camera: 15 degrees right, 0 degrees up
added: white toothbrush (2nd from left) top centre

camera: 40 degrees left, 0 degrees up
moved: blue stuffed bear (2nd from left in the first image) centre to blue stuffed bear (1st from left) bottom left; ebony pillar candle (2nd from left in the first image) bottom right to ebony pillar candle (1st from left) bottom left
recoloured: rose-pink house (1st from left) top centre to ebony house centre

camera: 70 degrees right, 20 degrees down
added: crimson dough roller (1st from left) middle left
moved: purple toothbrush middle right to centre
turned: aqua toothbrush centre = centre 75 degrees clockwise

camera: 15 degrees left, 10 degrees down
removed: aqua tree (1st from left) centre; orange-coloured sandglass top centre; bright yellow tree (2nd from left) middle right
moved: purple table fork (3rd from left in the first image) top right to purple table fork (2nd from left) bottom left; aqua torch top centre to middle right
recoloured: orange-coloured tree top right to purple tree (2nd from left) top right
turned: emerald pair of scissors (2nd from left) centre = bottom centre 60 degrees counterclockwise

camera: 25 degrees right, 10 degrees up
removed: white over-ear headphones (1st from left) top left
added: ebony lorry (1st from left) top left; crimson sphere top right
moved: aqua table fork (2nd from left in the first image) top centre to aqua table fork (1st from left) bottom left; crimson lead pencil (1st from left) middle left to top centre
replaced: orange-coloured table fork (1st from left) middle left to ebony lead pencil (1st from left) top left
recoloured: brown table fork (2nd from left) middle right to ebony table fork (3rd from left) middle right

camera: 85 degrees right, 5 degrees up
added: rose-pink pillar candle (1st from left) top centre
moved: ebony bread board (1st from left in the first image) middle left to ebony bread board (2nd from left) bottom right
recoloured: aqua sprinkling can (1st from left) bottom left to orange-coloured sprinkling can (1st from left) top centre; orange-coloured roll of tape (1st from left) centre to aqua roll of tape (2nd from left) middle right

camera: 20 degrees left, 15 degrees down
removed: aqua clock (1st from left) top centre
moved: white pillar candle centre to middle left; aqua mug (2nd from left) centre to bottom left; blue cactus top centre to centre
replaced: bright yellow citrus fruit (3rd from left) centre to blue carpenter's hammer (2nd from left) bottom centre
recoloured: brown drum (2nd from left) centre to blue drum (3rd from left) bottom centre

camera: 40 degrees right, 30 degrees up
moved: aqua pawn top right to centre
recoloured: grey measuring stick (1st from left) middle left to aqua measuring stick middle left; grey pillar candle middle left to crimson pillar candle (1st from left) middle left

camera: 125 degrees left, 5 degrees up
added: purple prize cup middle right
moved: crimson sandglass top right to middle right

Assignment: Each line above that includes the word "tree" is to be copied.

Written response:
removed: aqua tree (1st from left) centre; orange-coloured sandglass top centre; bright yellow tree (2nd from left) middle right
recoloured: orange-coloured tree top right to purple tree (2nd from left) top right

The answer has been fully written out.